### BRIEF
Beginning with the line that holds "orange cube: 6 -> 8" in the data below, give again every line through the one that holds "yellow rocket: 0 -> 2", exactly as written.

### RECORDS FOR THE EXERCISE
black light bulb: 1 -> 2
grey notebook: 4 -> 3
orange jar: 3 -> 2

---

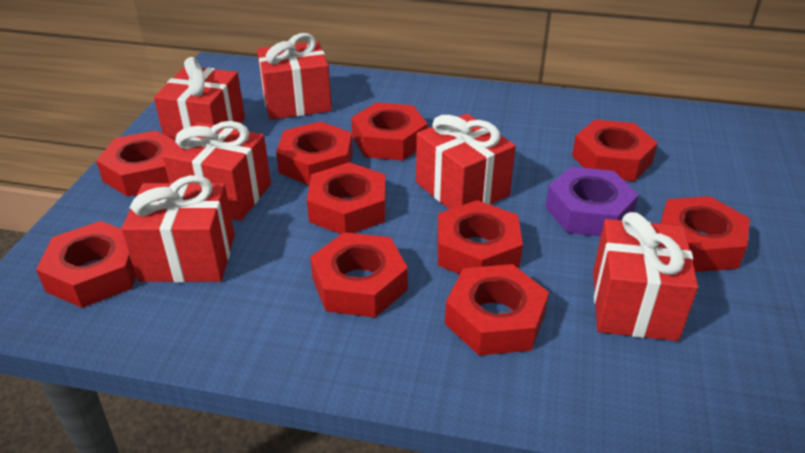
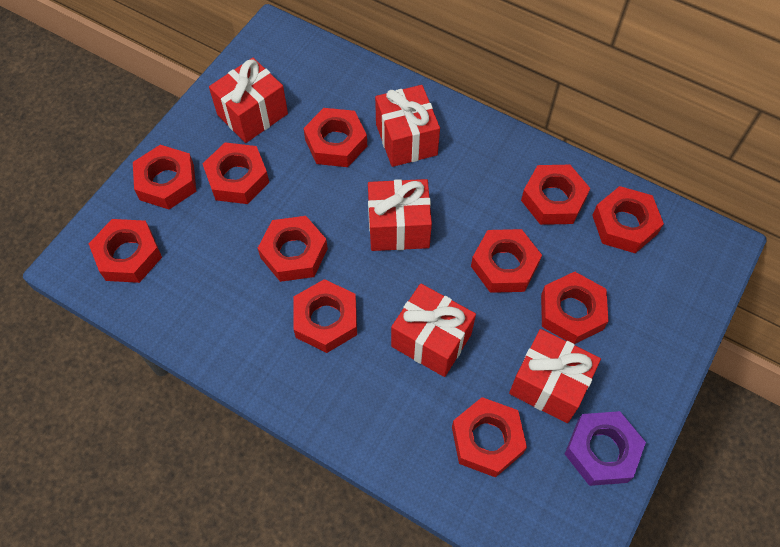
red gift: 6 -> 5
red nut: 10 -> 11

...

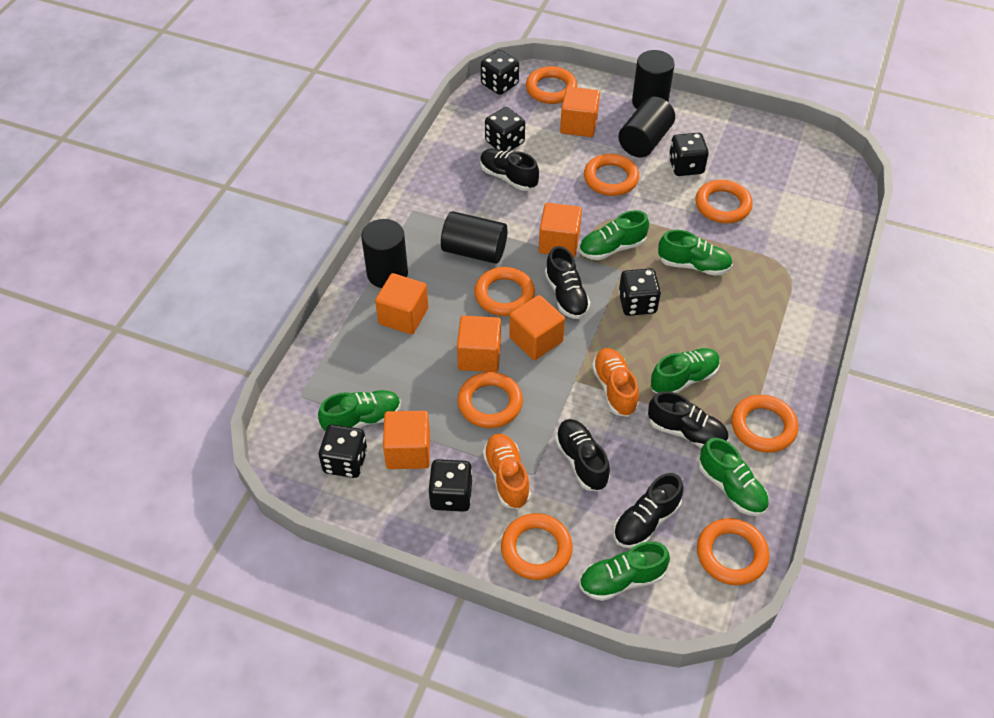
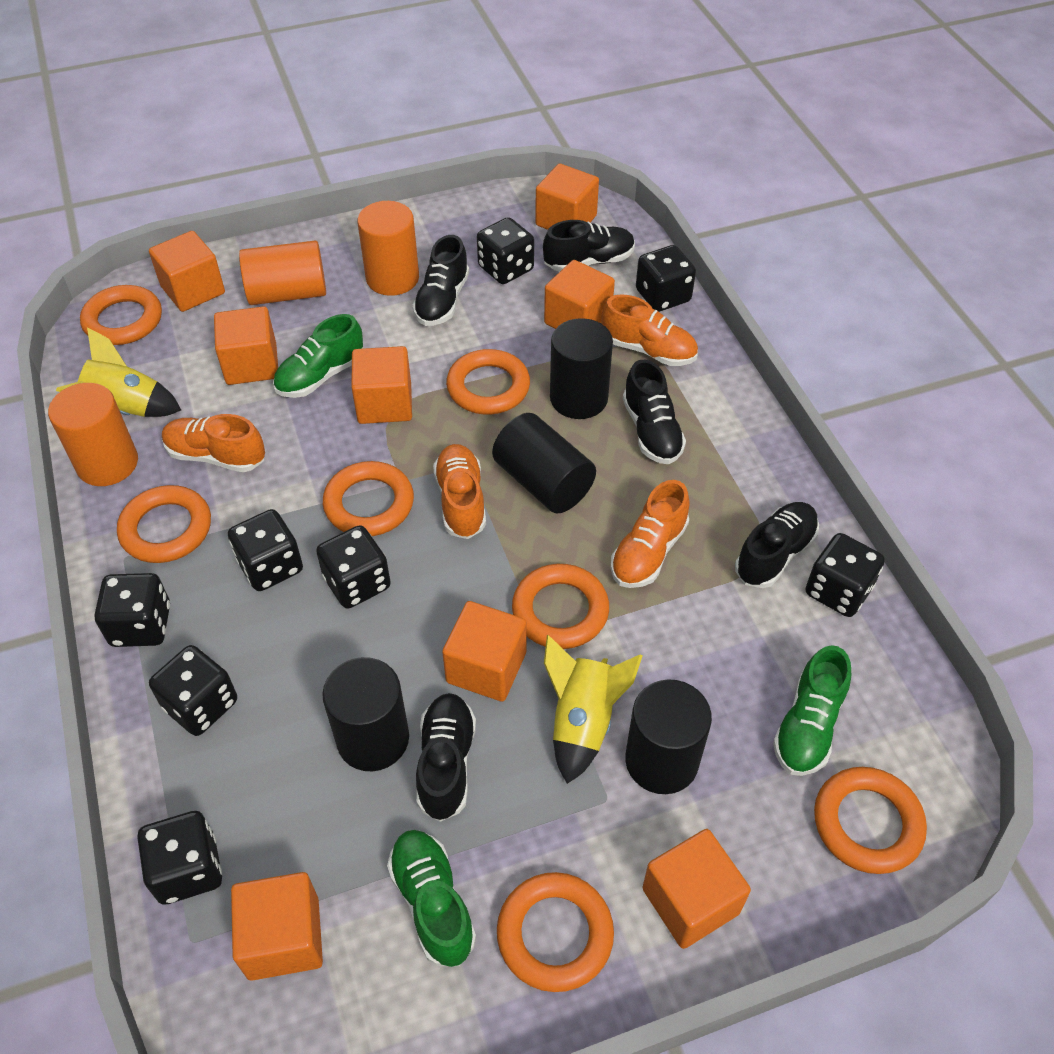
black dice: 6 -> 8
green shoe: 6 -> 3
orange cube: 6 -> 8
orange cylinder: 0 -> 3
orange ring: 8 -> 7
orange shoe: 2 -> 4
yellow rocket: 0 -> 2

### WRITTEN SOLUTION
orange cube: 6 -> 8
orange cylinder: 0 -> 3
orange ring: 8 -> 7
orange shoe: 2 -> 4
yellow rocket: 0 -> 2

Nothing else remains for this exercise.